Prompt: I need the lines below from the one with "pink plane: 4 -> 2" down to the one with "orange cheese: 7 -> 9" reproduced exactly, both ends included, and nothing else.

[Excerpts from a dataset]
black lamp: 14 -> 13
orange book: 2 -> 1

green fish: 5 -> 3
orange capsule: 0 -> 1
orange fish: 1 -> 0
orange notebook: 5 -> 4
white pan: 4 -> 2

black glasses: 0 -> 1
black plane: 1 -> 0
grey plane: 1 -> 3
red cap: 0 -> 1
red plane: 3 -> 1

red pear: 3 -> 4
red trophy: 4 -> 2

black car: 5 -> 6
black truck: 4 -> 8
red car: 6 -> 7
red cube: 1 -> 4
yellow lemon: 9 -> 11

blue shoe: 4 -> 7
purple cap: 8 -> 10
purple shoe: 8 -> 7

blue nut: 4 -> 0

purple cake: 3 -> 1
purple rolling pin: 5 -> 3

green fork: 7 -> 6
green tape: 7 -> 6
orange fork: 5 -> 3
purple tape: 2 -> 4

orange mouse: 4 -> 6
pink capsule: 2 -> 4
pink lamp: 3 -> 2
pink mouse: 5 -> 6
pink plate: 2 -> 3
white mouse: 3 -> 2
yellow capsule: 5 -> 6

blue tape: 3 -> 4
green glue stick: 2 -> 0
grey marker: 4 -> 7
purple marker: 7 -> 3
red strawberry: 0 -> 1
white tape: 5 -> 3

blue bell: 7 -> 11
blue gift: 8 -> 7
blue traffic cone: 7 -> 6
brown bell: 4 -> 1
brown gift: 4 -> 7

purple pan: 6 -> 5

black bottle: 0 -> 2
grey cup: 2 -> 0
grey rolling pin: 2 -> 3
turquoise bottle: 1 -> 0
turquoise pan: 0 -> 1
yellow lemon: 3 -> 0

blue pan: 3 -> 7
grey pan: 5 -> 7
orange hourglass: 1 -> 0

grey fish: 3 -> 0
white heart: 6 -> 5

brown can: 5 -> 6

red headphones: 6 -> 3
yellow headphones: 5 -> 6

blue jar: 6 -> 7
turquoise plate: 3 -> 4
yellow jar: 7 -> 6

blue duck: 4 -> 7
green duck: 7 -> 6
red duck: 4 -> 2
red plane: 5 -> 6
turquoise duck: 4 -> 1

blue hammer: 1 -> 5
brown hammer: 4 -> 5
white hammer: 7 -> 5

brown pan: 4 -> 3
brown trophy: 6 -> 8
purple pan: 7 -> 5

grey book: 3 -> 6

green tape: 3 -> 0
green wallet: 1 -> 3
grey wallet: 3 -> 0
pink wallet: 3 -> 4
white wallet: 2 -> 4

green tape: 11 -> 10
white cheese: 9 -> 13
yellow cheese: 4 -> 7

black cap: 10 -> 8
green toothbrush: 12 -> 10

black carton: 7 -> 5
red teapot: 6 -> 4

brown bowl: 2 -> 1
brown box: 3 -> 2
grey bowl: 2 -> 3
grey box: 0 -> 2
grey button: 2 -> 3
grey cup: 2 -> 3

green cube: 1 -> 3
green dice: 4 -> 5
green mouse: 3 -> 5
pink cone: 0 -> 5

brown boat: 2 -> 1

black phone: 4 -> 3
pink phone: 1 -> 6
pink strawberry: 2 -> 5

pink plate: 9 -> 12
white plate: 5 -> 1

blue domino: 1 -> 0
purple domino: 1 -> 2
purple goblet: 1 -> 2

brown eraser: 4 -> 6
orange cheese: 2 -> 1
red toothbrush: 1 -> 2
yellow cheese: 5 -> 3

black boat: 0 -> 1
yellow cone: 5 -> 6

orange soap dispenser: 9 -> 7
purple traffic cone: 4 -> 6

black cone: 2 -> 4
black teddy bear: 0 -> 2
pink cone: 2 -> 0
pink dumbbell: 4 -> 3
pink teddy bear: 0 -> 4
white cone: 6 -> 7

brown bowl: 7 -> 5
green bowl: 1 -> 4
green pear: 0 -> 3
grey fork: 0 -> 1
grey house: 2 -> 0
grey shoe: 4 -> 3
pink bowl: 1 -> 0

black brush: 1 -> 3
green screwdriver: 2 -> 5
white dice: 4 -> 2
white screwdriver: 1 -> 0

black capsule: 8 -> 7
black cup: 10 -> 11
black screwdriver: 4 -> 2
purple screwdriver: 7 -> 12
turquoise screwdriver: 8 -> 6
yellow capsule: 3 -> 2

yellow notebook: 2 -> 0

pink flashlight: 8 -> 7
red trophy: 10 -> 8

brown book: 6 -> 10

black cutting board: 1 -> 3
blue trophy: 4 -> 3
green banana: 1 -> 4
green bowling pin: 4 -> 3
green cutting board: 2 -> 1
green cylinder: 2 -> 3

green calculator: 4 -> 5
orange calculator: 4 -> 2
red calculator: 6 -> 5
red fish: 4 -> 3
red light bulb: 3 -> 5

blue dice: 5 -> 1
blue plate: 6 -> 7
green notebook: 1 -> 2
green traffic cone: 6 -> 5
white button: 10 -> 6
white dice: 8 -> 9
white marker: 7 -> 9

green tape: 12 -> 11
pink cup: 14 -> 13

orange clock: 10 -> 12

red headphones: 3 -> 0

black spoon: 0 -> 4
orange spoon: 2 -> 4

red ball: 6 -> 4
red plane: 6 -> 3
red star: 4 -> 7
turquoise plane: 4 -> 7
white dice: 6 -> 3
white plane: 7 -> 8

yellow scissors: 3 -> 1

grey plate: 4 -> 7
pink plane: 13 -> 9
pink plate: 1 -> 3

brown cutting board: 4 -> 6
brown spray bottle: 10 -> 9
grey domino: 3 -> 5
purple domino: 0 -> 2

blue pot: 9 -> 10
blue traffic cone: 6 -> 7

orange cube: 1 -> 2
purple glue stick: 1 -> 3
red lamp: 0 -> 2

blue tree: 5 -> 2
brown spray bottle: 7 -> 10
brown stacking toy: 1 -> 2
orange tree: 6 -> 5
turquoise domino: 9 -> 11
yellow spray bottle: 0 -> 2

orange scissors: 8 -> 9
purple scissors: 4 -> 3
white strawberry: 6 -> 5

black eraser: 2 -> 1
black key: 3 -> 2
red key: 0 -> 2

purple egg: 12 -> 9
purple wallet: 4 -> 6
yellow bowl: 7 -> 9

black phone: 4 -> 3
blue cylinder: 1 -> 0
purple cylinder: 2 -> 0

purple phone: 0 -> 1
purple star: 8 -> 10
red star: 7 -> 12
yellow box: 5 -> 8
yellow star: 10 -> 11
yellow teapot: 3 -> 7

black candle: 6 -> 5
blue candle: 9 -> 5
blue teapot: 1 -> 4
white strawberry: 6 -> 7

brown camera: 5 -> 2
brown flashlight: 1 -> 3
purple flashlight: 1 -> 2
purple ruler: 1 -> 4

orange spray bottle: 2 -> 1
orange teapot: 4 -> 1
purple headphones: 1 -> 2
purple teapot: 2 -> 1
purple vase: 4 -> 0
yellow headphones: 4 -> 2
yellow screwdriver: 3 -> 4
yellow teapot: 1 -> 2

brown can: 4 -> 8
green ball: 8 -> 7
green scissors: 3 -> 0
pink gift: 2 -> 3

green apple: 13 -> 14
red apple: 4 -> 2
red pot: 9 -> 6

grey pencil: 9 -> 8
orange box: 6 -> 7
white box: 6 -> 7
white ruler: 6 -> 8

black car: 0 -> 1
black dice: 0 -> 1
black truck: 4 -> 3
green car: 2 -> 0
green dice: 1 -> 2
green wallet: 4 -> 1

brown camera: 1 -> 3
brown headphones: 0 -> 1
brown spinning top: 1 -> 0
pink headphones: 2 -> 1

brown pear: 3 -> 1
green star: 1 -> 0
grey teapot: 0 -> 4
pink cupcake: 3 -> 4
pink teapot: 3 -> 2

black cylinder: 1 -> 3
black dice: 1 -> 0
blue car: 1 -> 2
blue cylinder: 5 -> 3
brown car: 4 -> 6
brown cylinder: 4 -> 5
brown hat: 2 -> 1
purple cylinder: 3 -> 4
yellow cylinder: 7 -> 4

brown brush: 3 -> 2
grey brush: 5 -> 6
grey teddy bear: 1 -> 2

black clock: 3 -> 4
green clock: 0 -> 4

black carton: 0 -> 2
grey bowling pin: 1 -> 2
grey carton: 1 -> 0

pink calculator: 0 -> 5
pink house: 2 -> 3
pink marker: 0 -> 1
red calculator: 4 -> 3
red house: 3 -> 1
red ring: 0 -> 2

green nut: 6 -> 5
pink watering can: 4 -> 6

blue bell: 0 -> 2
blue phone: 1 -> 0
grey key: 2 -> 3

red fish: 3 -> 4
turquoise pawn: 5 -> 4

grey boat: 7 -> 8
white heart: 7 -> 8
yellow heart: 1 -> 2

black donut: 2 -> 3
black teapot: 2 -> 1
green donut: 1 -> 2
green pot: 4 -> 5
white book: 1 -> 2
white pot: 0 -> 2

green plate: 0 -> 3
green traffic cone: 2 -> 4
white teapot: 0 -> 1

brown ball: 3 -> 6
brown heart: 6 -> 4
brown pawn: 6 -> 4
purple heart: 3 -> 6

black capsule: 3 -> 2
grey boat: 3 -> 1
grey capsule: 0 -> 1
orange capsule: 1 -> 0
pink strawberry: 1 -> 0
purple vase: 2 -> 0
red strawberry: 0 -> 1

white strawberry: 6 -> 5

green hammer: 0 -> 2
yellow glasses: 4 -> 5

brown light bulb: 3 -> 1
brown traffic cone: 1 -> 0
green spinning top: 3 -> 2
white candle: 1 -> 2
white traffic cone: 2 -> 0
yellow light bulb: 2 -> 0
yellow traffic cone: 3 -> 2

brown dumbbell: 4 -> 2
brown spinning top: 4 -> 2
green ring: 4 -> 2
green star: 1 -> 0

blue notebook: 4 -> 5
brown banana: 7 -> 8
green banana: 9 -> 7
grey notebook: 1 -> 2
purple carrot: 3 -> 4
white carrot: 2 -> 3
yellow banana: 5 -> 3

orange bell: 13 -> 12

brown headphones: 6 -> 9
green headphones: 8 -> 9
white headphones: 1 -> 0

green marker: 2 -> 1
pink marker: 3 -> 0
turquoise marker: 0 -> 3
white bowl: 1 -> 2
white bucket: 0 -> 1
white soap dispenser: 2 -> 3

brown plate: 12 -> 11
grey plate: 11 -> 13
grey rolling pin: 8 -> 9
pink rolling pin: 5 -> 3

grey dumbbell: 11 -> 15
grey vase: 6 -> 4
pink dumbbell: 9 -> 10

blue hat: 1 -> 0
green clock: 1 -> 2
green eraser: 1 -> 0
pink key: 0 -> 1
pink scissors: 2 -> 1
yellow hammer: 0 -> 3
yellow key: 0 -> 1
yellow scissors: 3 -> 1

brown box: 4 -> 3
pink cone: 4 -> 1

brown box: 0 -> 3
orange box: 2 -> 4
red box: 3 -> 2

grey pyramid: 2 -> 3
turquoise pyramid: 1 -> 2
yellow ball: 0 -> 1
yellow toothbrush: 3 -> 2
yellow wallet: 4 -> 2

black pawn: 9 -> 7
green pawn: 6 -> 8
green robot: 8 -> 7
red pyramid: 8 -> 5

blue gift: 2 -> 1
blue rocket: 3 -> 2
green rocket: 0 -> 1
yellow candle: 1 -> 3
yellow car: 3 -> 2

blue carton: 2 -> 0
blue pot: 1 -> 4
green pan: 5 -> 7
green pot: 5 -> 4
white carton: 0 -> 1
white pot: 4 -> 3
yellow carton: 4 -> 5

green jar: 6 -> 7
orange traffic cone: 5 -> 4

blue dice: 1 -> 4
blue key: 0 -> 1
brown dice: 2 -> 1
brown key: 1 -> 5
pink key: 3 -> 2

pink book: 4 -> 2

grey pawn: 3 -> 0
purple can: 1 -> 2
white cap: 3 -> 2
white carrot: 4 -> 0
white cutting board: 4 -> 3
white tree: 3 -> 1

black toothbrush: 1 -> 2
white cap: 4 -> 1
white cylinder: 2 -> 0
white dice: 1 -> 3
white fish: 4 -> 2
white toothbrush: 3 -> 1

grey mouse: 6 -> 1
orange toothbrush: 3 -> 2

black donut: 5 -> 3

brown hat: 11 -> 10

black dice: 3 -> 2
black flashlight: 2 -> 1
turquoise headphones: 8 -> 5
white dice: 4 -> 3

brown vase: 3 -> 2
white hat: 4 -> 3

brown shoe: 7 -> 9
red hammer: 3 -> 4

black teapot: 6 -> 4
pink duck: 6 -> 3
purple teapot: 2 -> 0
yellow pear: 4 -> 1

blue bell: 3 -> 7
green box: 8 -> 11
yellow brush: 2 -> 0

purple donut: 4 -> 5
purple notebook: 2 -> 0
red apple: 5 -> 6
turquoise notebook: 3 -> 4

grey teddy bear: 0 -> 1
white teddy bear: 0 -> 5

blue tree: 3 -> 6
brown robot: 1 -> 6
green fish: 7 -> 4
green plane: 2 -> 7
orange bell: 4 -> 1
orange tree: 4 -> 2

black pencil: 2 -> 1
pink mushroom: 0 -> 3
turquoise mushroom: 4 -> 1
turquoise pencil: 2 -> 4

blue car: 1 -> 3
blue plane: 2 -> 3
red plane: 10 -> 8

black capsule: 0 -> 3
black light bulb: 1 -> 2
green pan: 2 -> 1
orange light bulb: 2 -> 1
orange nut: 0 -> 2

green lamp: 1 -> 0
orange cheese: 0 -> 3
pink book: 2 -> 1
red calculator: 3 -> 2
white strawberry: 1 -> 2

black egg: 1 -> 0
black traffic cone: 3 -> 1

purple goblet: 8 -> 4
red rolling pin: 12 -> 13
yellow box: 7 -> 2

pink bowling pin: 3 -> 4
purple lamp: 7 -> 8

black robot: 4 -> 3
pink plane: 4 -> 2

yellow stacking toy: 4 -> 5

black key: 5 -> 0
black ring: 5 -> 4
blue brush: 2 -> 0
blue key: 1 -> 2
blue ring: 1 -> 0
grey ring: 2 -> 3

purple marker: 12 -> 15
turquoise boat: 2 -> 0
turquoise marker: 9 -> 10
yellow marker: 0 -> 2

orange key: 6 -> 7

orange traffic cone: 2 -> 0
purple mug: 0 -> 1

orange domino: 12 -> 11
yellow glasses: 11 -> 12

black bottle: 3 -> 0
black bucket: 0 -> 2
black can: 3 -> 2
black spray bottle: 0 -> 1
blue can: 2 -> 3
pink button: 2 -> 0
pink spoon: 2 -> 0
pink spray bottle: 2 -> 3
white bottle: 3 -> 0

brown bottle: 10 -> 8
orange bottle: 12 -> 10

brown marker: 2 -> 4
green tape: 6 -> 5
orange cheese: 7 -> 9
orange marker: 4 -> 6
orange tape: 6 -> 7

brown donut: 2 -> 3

Response to the exercise:
pink plane: 4 -> 2

yellow stacking toy: 4 -> 5

black key: 5 -> 0
black ring: 5 -> 4
blue brush: 2 -> 0
blue key: 1 -> 2
blue ring: 1 -> 0
grey ring: 2 -> 3

purple marker: 12 -> 15
turquoise boat: 2 -> 0
turquoise marker: 9 -> 10
yellow marker: 0 -> 2

orange key: 6 -> 7

orange traffic cone: 2 -> 0
purple mug: 0 -> 1

orange domino: 12 -> 11
yellow glasses: 11 -> 12

black bottle: 3 -> 0
black bucket: 0 -> 2
black can: 3 -> 2
black spray bottle: 0 -> 1
blue can: 2 -> 3
pink button: 2 -> 0
pink spoon: 2 -> 0
pink spray bottle: 2 -> 3
white bottle: 3 -> 0

brown bottle: 10 -> 8
orange bottle: 12 -> 10

brown marker: 2 -> 4
green tape: 6 -> 5
orange cheese: 7 -> 9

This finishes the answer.